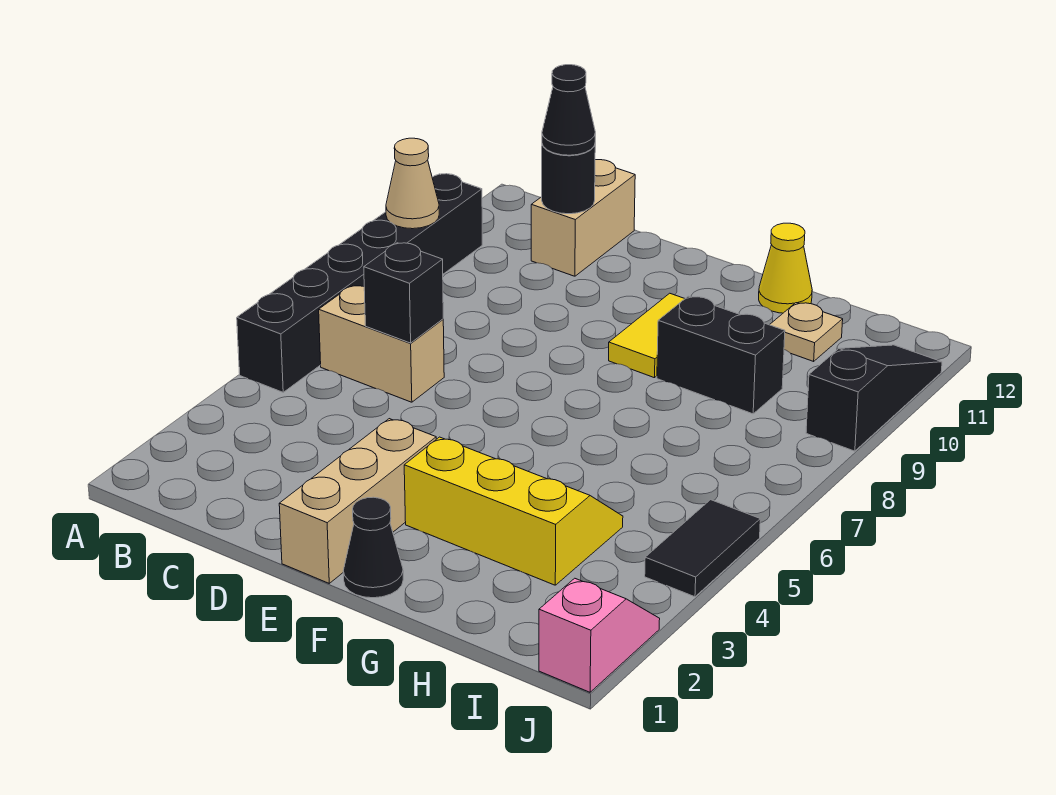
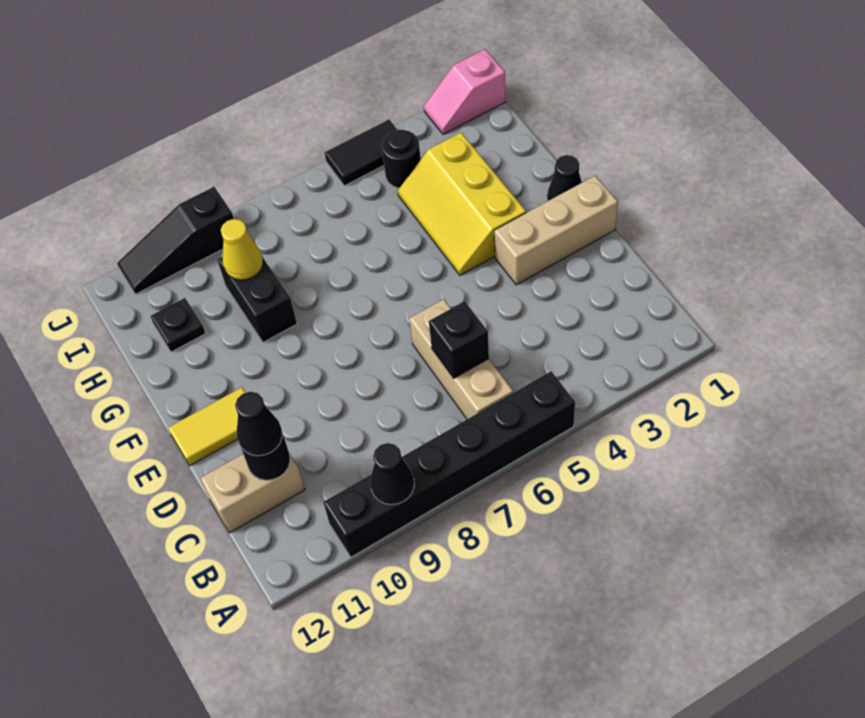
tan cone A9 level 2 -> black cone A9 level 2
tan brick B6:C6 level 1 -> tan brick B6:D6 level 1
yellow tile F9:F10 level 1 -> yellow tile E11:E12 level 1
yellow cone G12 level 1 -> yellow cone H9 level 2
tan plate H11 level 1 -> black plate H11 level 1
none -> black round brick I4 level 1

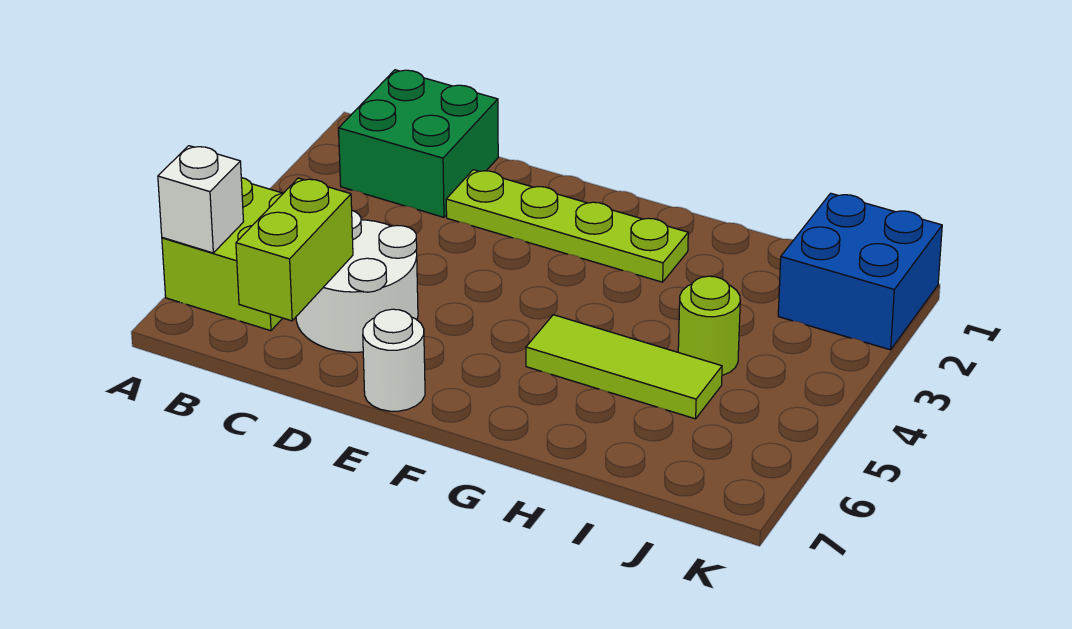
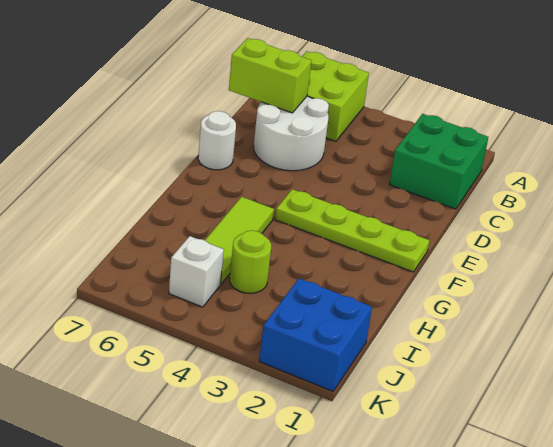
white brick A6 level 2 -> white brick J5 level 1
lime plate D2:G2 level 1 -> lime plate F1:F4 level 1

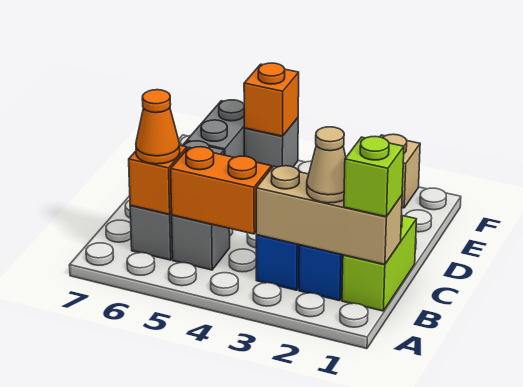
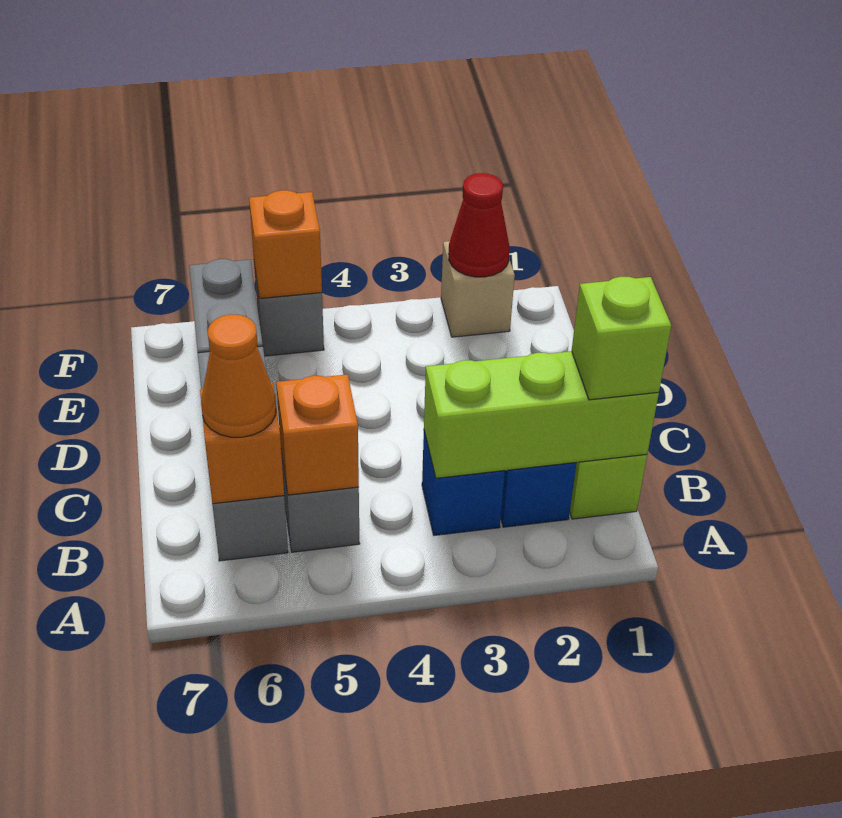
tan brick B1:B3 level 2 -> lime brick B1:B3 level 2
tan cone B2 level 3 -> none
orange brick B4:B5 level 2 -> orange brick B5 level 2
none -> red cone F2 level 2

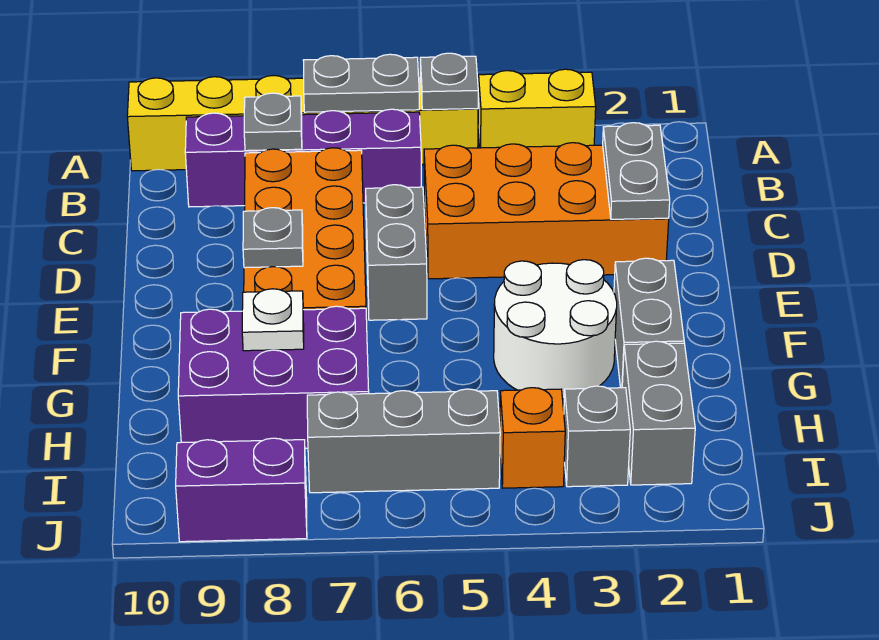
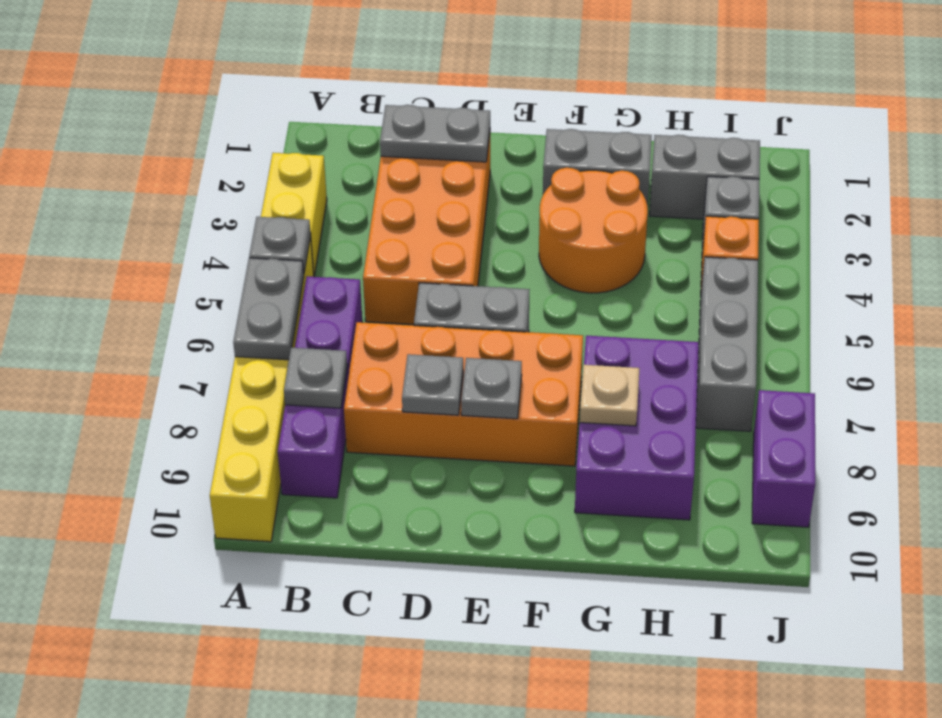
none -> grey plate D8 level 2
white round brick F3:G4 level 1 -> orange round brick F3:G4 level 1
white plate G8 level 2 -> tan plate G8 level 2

**TASK REQUIREMENTS:**
Could you write out, word for word, the lines from the one containing "yellow tile F9:F10" through the last line of the records, leaving out the pictures?

**ANSWER TO THIS EXERCISE:**
yellow tile F9:F10 level 1 -> yellow tile E11:E12 level 1
yellow cone G12 level 1 -> yellow cone H9 level 2
tan plate H11 level 1 -> black plate H11 level 1
none -> black round brick I4 level 1

white brick A6 level 2 -> white brick J5 level 1
lime plate D2:G2 level 1 -> lime plate F1:F4 level 1

tan brick B1:B3 level 2 -> lime brick B1:B3 level 2
tan cone B2 level 3 -> none
orange brick B4:B5 level 2 -> orange brick B5 level 2
none -> red cone F2 level 2

none -> grey plate D8 level 2
white round brick F3:G4 level 1 -> orange round brick F3:G4 level 1
white plate G8 level 2 -> tan plate G8 level 2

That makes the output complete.